> _Challenge_: Substitute "magenta" for "pink" in the lines from the first one through the line containing "purple triangle at", and write out only those lines with nothing else changed.

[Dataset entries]
════
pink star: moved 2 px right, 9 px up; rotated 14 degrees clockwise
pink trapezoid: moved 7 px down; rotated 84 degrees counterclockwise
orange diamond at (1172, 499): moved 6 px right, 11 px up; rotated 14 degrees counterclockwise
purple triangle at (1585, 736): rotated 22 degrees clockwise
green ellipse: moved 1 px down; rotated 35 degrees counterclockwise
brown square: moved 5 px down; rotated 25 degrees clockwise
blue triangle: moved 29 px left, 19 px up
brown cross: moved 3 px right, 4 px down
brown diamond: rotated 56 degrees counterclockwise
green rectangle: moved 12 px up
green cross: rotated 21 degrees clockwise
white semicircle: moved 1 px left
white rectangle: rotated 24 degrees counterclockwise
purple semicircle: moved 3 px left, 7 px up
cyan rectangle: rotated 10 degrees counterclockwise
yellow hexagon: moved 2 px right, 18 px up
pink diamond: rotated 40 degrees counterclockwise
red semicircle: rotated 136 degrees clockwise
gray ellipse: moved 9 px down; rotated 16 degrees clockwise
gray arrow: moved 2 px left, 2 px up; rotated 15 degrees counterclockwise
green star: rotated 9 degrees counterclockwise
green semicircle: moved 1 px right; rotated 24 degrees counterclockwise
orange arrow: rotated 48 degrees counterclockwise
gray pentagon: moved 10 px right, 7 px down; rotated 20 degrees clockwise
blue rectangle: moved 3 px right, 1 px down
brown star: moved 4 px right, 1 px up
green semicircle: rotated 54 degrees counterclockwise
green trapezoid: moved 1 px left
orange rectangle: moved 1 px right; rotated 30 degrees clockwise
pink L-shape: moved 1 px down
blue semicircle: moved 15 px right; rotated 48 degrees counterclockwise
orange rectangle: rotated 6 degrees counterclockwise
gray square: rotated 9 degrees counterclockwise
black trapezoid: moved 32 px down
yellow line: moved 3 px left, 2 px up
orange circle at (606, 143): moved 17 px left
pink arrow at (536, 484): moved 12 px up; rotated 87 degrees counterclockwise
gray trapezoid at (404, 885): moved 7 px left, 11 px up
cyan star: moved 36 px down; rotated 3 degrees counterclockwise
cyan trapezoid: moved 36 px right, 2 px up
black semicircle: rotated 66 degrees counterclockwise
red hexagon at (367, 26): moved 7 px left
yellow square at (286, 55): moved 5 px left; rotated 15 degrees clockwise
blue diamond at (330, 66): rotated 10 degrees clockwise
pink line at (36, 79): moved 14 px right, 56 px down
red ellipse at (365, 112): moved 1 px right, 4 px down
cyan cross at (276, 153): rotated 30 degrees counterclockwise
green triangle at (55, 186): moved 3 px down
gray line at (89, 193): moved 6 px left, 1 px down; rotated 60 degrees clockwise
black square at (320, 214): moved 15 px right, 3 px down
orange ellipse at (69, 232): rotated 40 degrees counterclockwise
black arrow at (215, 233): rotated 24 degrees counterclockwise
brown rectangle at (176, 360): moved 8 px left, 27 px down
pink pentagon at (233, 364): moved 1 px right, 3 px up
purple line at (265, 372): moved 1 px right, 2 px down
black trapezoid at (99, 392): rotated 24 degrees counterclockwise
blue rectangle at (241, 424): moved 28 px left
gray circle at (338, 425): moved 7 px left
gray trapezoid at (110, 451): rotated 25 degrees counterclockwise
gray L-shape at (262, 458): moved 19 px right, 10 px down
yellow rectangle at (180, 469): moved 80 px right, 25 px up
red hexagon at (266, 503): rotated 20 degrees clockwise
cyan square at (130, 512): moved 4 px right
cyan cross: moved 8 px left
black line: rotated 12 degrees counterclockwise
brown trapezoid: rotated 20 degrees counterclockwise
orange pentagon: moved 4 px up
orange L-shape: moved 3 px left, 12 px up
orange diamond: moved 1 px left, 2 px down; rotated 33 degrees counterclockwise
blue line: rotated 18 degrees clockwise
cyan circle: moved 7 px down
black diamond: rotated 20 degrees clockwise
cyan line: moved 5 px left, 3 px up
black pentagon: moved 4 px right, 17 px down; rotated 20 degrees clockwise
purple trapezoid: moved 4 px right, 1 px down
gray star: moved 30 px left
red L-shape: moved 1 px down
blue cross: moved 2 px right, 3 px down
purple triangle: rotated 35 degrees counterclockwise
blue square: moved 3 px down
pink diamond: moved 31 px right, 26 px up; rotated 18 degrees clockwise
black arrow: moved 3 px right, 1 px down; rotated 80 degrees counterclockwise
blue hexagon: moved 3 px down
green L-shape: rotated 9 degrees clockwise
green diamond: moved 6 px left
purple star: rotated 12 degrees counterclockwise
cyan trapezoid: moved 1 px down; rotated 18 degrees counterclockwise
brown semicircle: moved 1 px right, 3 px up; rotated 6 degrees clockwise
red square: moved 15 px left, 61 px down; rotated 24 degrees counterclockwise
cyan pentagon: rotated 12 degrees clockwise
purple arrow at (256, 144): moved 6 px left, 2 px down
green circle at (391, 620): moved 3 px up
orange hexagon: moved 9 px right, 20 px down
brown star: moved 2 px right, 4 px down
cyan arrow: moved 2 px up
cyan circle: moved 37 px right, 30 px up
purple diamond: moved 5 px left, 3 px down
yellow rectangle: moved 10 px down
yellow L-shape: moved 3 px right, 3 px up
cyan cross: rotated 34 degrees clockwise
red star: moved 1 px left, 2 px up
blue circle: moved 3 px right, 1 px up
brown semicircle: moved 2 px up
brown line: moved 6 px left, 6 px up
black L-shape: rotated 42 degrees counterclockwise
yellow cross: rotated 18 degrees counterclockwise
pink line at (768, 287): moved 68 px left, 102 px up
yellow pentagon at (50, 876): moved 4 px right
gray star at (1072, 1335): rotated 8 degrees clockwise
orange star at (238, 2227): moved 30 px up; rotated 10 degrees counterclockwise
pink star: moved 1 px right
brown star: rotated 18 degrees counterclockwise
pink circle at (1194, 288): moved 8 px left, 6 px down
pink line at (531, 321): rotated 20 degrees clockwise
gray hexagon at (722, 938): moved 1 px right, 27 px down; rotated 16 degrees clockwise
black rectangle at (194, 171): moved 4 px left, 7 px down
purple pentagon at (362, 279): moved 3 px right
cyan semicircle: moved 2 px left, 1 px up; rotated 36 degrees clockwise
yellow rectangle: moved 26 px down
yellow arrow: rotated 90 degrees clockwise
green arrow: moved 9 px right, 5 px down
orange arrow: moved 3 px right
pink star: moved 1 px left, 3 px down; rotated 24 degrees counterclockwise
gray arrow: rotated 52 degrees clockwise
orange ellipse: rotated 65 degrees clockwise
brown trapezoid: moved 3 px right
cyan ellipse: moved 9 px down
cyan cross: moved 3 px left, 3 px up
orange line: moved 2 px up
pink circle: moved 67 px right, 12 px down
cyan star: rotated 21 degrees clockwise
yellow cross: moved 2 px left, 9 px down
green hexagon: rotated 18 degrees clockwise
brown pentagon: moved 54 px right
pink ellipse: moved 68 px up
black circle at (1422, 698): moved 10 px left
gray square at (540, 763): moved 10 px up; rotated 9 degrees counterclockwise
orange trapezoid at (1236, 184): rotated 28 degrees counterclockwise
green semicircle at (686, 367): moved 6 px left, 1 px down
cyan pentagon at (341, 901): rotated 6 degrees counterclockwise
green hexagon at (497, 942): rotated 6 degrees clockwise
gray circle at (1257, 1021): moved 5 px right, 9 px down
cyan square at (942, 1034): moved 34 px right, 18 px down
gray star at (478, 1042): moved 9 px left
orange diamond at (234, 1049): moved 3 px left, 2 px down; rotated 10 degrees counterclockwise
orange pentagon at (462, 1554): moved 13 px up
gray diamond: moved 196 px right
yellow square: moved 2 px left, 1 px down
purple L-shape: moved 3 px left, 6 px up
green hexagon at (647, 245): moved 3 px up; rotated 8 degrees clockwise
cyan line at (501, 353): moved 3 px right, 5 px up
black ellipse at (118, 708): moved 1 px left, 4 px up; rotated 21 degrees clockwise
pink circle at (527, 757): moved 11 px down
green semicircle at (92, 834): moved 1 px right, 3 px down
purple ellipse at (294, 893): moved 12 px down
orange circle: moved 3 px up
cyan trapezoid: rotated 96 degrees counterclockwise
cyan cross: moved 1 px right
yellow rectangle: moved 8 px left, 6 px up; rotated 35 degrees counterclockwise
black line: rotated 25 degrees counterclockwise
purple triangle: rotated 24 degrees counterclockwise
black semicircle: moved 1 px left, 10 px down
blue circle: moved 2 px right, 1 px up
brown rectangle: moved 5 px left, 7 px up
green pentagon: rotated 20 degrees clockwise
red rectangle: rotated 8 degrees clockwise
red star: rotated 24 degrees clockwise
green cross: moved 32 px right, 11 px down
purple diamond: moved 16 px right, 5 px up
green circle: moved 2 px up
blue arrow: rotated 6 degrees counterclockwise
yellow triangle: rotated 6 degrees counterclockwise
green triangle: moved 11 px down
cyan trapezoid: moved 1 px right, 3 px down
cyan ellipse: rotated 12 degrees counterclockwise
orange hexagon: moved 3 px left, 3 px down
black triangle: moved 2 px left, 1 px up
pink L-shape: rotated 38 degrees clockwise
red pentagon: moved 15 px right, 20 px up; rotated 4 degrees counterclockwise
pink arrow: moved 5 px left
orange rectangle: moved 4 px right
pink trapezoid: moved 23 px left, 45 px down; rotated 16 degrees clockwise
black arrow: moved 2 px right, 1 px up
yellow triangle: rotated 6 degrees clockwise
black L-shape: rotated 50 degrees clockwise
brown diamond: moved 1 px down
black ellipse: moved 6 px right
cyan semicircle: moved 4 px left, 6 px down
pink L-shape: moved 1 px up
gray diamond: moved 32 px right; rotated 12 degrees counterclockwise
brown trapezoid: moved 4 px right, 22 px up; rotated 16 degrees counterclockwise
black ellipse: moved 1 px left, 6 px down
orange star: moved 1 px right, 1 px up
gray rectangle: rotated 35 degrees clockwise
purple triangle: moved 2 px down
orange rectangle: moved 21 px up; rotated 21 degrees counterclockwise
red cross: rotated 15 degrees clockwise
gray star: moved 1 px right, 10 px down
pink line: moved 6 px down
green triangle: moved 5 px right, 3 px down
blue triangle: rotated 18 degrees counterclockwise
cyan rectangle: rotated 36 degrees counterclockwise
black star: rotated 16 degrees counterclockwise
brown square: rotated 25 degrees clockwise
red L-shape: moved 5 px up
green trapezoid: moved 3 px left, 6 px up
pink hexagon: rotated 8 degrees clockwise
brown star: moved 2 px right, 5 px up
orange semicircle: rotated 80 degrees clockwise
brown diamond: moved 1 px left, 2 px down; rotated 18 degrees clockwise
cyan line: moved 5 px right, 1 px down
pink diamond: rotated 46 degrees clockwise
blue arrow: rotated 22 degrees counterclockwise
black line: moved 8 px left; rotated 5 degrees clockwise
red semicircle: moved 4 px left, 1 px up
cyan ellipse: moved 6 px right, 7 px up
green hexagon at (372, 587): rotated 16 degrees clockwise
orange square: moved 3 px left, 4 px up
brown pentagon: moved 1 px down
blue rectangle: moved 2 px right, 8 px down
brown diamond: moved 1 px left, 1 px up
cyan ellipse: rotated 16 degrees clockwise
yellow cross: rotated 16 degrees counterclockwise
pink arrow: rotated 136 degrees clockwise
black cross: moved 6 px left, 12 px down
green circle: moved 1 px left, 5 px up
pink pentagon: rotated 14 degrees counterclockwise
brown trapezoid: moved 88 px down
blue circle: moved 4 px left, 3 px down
════
> _Solution below_:
magenta star: moved 2 px right, 9 px up; rotated 14 degrees clockwise
magenta trapezoid: moved 7 px down; rotated 84 degrees counterclockwise
orange diamond at (1172, 499): moved 6 px right, 11 px up; rotated 14 degrees counterclockwise
purple triangle at (1585, 736): rotated 22 degrees clockwise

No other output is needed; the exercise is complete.